### TASK TO CARRY OUT
Using the records below, quote only the span that opens with the line containing "none -> cyan plate C10 level 1" and closes with the line containing "none -> red brick B4:B6 level 1", exactly and inclusively.

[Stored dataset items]
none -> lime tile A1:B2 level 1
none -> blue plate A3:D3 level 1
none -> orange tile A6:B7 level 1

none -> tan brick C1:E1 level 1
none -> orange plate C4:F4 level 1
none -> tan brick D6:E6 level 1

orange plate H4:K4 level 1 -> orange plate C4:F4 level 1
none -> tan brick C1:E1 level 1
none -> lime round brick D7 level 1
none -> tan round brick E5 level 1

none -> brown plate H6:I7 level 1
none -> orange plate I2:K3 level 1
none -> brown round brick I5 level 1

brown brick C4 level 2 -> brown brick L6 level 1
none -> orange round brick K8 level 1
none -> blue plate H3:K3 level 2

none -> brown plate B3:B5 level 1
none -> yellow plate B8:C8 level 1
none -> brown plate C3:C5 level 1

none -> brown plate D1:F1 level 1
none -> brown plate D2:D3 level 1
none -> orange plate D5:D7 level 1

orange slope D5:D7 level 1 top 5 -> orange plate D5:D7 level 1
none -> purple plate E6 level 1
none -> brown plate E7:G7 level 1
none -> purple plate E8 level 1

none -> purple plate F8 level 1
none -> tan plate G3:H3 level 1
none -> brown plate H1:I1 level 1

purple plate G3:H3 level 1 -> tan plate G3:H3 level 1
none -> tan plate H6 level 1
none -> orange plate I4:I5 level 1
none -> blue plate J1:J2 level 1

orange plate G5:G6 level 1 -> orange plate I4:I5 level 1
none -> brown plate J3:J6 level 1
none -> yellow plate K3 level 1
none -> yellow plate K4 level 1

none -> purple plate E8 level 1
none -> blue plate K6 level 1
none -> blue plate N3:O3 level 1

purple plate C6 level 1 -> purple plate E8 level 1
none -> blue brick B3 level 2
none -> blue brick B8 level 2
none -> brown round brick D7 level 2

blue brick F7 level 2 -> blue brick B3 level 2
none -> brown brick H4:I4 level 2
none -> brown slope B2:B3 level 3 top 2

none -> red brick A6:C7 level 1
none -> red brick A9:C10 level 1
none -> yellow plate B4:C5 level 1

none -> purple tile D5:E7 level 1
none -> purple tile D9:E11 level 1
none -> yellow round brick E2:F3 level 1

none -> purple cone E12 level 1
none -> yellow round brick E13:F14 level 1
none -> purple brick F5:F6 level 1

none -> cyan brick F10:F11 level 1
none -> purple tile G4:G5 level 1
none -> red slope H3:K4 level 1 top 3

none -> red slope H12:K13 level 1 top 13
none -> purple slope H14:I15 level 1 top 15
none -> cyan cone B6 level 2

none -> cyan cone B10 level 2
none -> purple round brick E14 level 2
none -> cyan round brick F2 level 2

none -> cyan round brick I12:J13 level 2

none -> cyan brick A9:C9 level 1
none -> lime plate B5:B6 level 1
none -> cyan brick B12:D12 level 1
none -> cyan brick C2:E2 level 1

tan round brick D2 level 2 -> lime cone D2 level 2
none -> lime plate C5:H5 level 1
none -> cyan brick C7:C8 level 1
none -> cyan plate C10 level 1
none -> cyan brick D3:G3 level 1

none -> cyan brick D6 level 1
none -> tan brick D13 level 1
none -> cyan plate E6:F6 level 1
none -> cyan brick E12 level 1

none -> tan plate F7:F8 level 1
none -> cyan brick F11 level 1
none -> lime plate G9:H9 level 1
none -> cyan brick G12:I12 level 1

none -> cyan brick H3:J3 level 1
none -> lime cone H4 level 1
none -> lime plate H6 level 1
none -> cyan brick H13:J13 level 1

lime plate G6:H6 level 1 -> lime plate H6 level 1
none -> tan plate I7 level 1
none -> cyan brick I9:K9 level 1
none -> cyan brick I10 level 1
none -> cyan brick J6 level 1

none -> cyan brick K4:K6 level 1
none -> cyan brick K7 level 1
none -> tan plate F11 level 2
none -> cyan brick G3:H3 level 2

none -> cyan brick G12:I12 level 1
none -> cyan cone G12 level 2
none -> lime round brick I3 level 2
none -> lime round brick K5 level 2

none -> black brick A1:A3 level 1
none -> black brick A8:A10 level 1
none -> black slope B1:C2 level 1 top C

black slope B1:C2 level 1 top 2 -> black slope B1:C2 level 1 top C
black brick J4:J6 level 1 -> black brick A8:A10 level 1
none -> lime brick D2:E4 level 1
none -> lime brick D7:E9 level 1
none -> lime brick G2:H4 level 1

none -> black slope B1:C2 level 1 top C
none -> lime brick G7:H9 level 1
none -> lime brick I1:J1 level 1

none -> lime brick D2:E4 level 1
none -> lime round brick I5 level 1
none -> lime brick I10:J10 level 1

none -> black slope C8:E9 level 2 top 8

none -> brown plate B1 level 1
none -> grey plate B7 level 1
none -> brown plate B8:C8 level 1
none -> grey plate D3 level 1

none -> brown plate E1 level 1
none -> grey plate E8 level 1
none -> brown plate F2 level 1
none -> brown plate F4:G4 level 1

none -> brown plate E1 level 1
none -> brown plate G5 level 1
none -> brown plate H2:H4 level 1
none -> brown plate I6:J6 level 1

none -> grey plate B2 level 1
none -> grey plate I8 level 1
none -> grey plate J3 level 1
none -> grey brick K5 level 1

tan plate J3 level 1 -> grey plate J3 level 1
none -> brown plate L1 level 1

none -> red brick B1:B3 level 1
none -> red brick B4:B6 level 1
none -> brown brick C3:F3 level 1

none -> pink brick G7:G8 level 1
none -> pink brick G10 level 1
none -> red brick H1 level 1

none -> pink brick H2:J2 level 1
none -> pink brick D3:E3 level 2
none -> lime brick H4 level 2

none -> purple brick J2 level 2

### EXERCISE OUTPUT
none -> cyan plate C10 level 1
none -> cyan brick D3:G3 level 1

none -> cyan brick D6 level 1
none -> tan brick D13 level 1
none -> cyan plate E6:F6 level 1
none -> cyan brick E12 level 1

none -> tan plate F7:F8 level 1
none -> cyan brick F11 level 1
none -> lime plate G9:H9 level 1
none -> cyan brick G12:I12 level 1

none -> cyan brick H3:J3 level 1
none -> lime cone H4 level 1
none -> lime plate H6 level 1
none -> cyan brick H13:J13 level 1

lime plate G6:H6 level 1 -> lime plate H6 level 1
none -> tan plate I7 level 1
none -> cyan brick I9:K9 level 1
none -> cyan brick I10 level 1
none -> cyan brick J6 level 1

none -> cyan brick K4:K6 level 1
none -> cyan brick K7 level 1
none -> tan plate F11 level 2
none -> cyan brick G3:H3 level 2

none -> cyan brick G12:I12 level 1
none -> cyan cone G12 level 2
none -> lime round brick I3 level 2
none -> lime round brick K5 level 2

none -> black brick A1:A3 level 1
none -> black brick A8:A10 level 1
none -> black slope B1:C2 level 1 top C

black slope B1:C2 level 1 top 2 -> black slope B1:C2 level 1 top C
black brick J4:J6 level 1 -> black brick A8:A10 level 1
none -> lime brick D2:E4 level 1
none -> lime brick D7:E9 level 1
none -> lime brick G2:H4 level 1

none -> black slope B1:C2 level 1 top C
none -> lime brick G7:H9 level 1
none -> lime brick I1:J1 level 1

none -> lime brick D2:E4 level 1
none -> lime round brick I5 level 1
none -> lime brick I10:J10 level 1

none -> black slope C8:E9 level 2 top 8

none -> brown plate B1 level 1
none -> grey plate B7 level 1
none -> brown plate B8:C8 level 1
none -> grey plate D3 level 1

none -> brown plate E1 level 1
none -> grey plate E8 level 1
none -> brown plate F2 level 1
none -> brown plate F4:G4 level 1

none -> brown plate E1 level 1
none -> brown plate G5 level 1
none -> brown plate H2:H4 level 1
none -> brown plate I6:J6 level 1

none -> grey plate B2 level 1
none -> grey plate I8 level 1
none -> grey plate J3 level 1
none -> grey brick K5 level 1

tan plate J3 level 1 -> grey plate J3 level 1
none -> brown plate L1 level 1

none -> red brick B1:B3 level 1
none -> red brick B4:B6 level 1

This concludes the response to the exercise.